-- PROVIDED DATA follows --
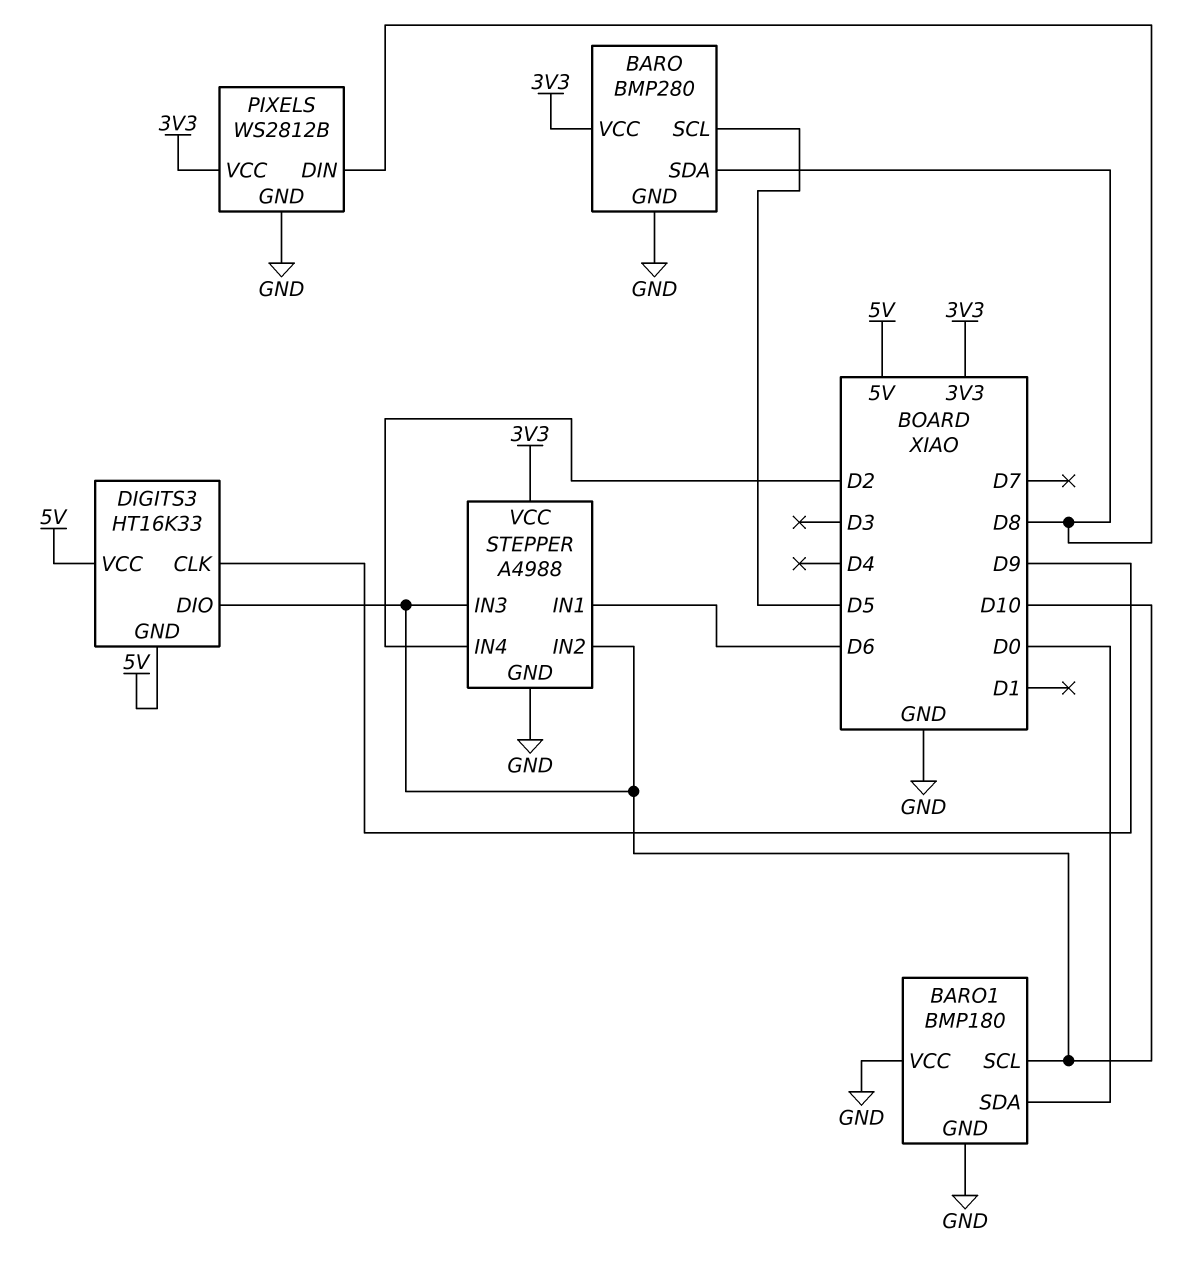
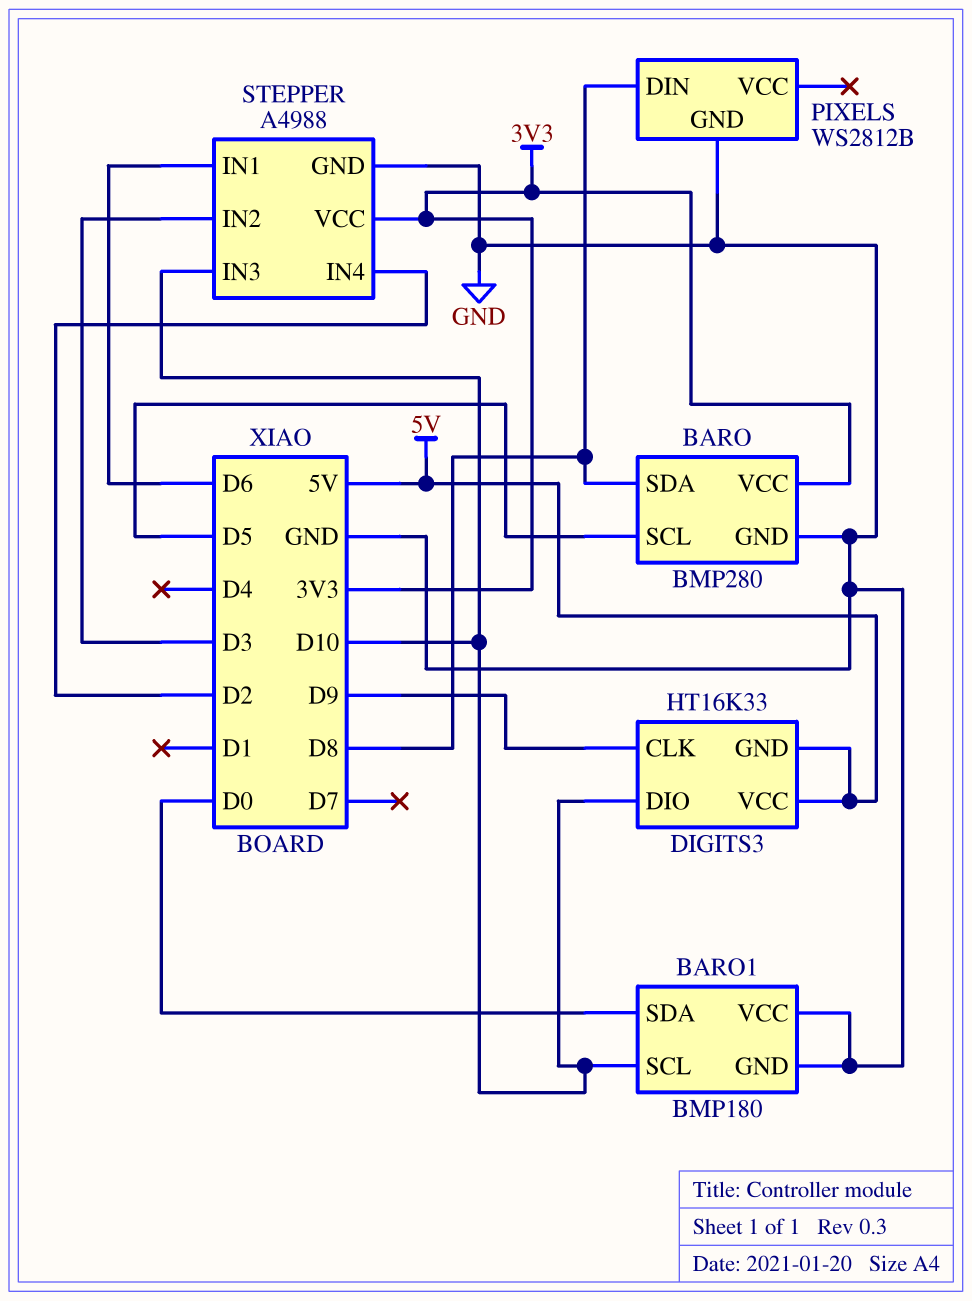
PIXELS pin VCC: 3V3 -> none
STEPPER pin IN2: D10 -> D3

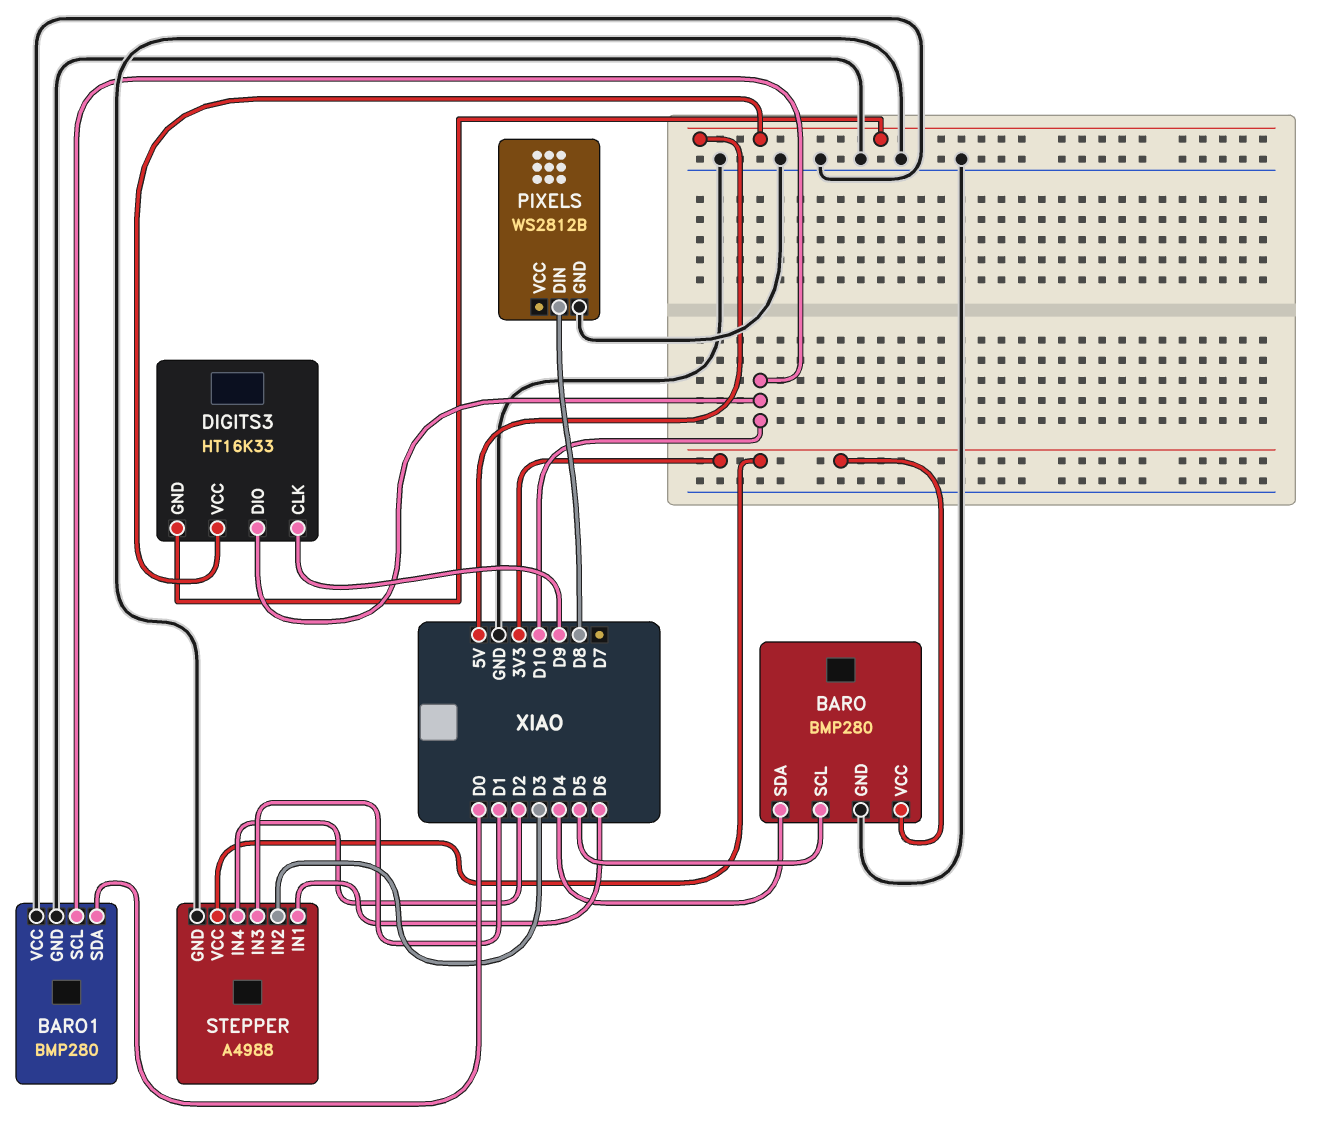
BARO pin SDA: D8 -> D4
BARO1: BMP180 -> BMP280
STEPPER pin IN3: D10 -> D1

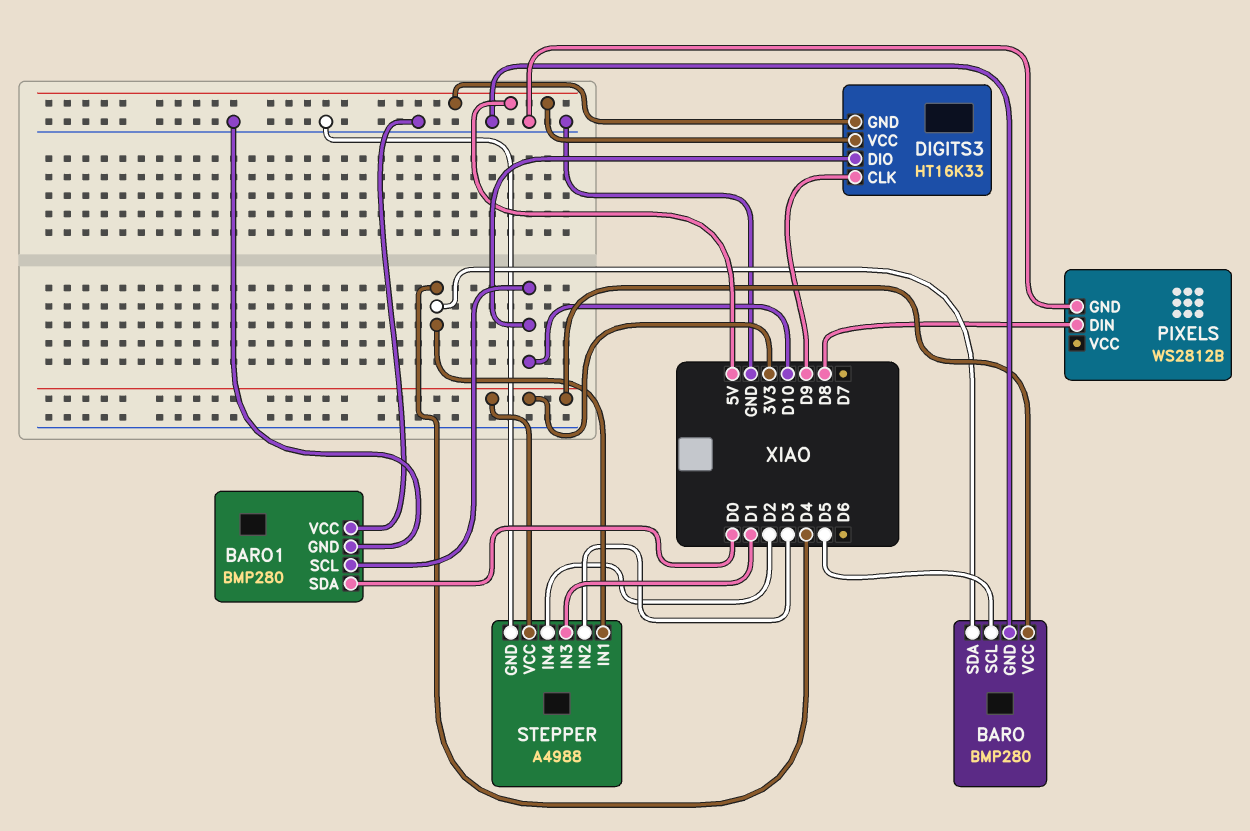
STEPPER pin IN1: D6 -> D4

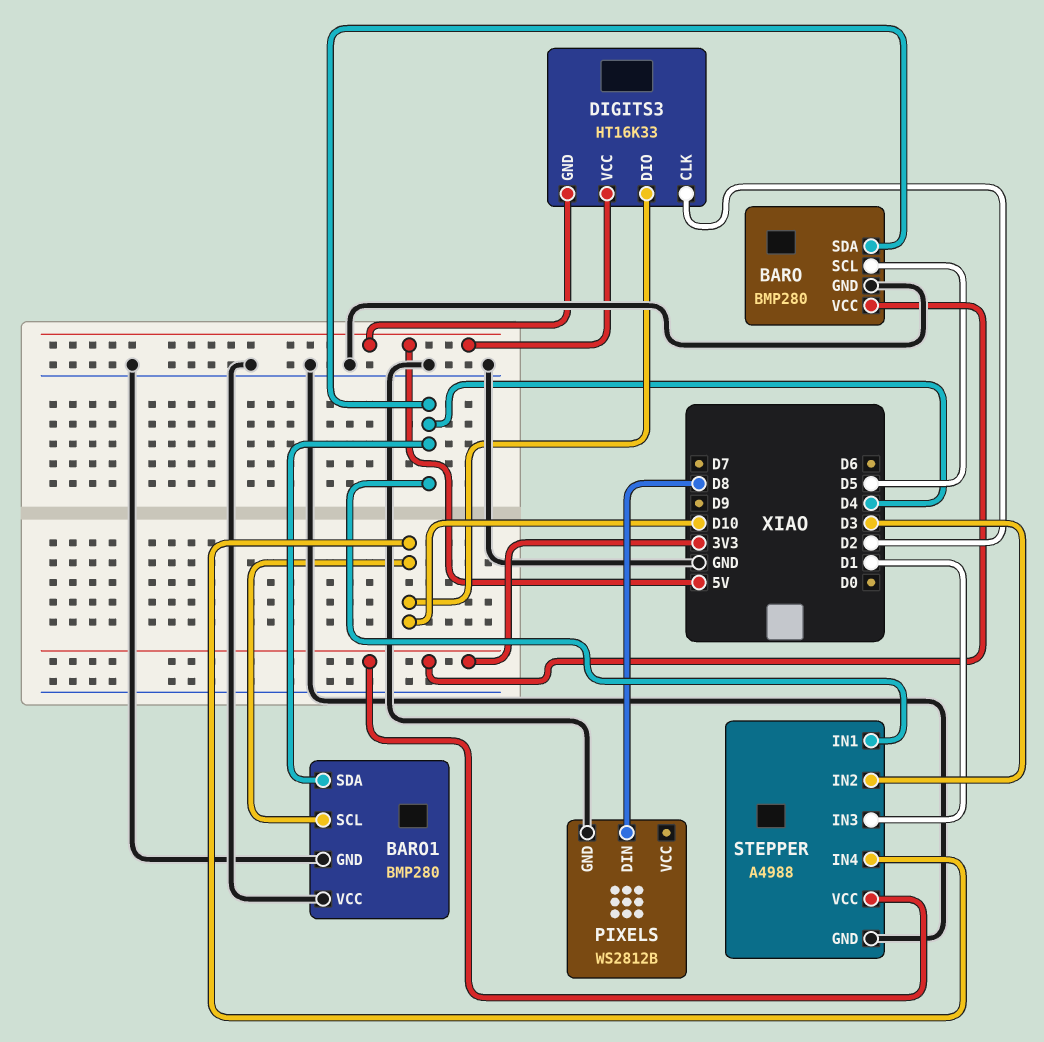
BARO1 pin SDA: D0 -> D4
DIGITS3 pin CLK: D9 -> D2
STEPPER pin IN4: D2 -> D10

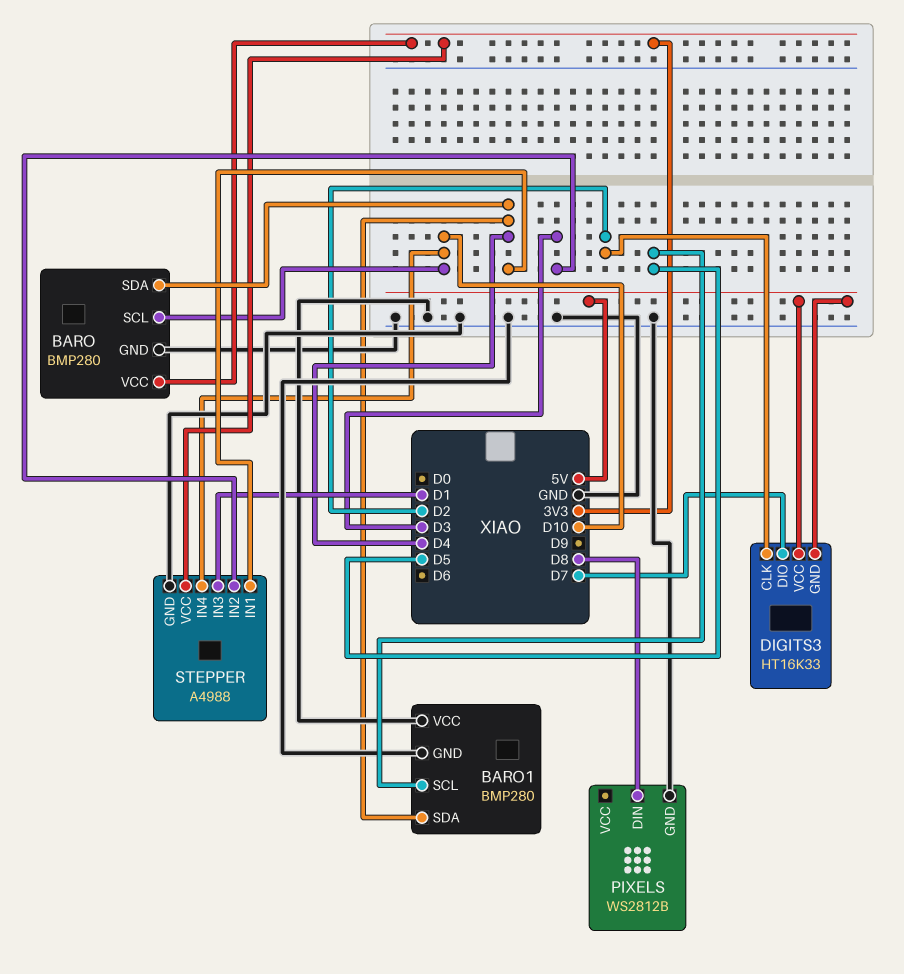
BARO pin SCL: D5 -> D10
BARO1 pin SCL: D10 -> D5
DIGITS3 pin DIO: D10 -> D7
-- PROVIDED DATA concluded --
-- PROVIDED DATA follows --
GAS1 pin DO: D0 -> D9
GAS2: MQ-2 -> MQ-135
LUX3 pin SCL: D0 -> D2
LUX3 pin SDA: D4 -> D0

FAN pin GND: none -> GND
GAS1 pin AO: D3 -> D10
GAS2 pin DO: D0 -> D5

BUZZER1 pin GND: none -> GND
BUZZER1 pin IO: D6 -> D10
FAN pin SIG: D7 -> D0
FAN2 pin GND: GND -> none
-- PROVIDED DATA concluded --
→ YOUR INSTRUCTIONS: In the records above, which lines hold the string "STEPPER"? Copy each one.

→ RESULT OF THIS TASK:
STEPPER pin IN2: D10 -> D3
STEPPER pin IN3: D10 -> D1
STEPPER pin IN1: D6 -> D4
STEPPER pin IN4: D2 -> D10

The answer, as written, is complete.